#### REQUIRED WORK
Return every entry from the listing below unaltered.

#### PROVIDED RECORDS
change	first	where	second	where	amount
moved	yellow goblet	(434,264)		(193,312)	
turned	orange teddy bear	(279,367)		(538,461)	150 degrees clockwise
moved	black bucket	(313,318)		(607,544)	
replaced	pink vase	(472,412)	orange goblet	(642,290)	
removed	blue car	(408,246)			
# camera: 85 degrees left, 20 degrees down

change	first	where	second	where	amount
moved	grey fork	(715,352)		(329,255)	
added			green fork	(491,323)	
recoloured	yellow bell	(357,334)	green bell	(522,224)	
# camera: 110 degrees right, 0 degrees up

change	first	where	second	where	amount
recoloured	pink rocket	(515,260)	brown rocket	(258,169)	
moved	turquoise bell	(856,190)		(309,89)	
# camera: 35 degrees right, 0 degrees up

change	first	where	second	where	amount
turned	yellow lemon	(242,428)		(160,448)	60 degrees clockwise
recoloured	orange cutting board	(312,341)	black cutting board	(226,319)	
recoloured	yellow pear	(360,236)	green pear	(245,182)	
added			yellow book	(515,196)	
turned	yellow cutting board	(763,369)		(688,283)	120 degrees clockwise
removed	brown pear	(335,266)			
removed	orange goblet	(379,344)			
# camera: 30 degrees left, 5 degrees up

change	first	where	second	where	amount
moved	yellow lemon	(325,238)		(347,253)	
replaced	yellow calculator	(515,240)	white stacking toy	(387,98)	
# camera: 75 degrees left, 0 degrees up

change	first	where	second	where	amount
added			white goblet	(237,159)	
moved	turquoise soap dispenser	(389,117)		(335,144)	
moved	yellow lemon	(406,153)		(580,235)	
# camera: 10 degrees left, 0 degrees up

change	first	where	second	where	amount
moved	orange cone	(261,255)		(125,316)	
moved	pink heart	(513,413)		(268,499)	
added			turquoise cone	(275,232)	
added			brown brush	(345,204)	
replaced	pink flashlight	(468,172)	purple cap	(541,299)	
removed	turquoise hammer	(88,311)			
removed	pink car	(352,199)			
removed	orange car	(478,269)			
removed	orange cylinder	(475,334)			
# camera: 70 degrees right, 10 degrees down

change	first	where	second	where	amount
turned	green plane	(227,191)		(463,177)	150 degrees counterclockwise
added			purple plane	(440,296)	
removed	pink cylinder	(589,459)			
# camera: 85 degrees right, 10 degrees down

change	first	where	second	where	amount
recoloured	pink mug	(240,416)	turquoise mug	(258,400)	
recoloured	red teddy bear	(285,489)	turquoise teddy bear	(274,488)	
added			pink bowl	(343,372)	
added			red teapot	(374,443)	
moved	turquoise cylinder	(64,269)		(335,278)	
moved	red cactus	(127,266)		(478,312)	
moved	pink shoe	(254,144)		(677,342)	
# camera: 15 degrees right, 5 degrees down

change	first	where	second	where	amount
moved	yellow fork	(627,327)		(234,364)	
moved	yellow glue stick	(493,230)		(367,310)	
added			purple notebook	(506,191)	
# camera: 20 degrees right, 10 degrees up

#### ANSWER SECTION
change	first	where	second	where	amount
moved	yellow goblet	(434,264)		(193,312)	
turned	orange teddy bear	(279,367)		(538,461)	150 degrees clockwise
moved	black bucket	(313,318)		(607,544)	
replaced	pink vase	(472,412)	orange goblet	(642,290)	
removed	blue car	(408,246)			
# camera: 85 degrees left, 20 degrees down

change	first	where	second	where	amount
moved	grey fork	(715,352)		(329,255)	
added			green fork	(491,323)	
recoloured	yellow bell	(357,334)	green bell	(522,224)	
# camera: 110 degrees right, 0 degrees up

change	first	where	second	where	amount
recoloured	pink rocket	(515,260)	brown rocket	(258,169)	
moved	turquoise bell	(856,190)		(309,89)	
# camera: 35 degrees right, 0 degrees up

change	first	where	second	where	amount
turned	yellow lemon	(242,428)		(160,448)	60 degrees clockwise
recoloured	orange cutting board	(312,341)	black cutting board	(226,319)	
recoloured	yellow pear	(360,236)	green pear	(245,182)	
added			yellow book	(515,196)	
turned	yellow cutting board	(763,369)		(688,283)	120 degrees clockwise
removed	brown pear	(335,266)			
removed	orange goblet	(379,344)			
# camera: 30 degrees left, 5 degrees up

change	first	where	second	where	amount
moved	yellow lemon	(325,238)		(347,253)	
replaced	yellow calculator	(515,240)	white stacking toy	(387,98)	
# camera: 75 degrees left, 0 degrees up

change	first	where	second	where	amount
added			white goblet	(237,159)	
moved	turquoise soap dispenser	(389,117)		(335,144)	
moved	yellow lemon	(406,153)		(580,235)	
# camera: 10 degrees left, 0 degrees up

change	first	where	second	where	amount
moved	orange cone	(261,255)		(125,316)	
moved	pink heart	(513,413)		(268,499)	
added			turquoise cone	(275,232)	
added			brown brush	(345,204)	
replaced	pink flashlight	(468,172)	purple cap	(541,299)	
removed	turquoise hammer	(88,311)			
removed	pink car	(352,199)			
removed	orange car	(478,269)			
removed	orange cylinder	(475,334)			
# camera: 70 degrees right, 10 degrees down

change	first	where	second	where	amount
turned	green plane	(227,191)		(463,177)	150 degrees counterclockwise
added			purple plane	(440,296)	
removed	pink cylinder	(589,459)			
# camera: 85 degrees right, 10 degrees down

change	first	where	second	where	amount
recoloured	pink mug	(240,416)	turquoise mug	(258,400)	
recoloured	red teddy bear	(285,489)	turquoise teddy bear	(274,488)	
added			pink bowl	(343,372)	
added			red teapot	(374,443)	
moved	turquoise cylinder	(64,269)		(335,278)	
moved	red cactus	(127,266)		(478,312)	
moved	pink shoe	(254,144)		(677,342)	
# camera: 15 degrees right, 5 degrees down

change	first	where	second	where	amount
moved	yellow fork	(627,327)		(234,364)	
moved	yellow glue stick	(493,230)		(367,310)	
added			purple notebook	(506,191)	
# camera: 20 degrees right, 10 degrees up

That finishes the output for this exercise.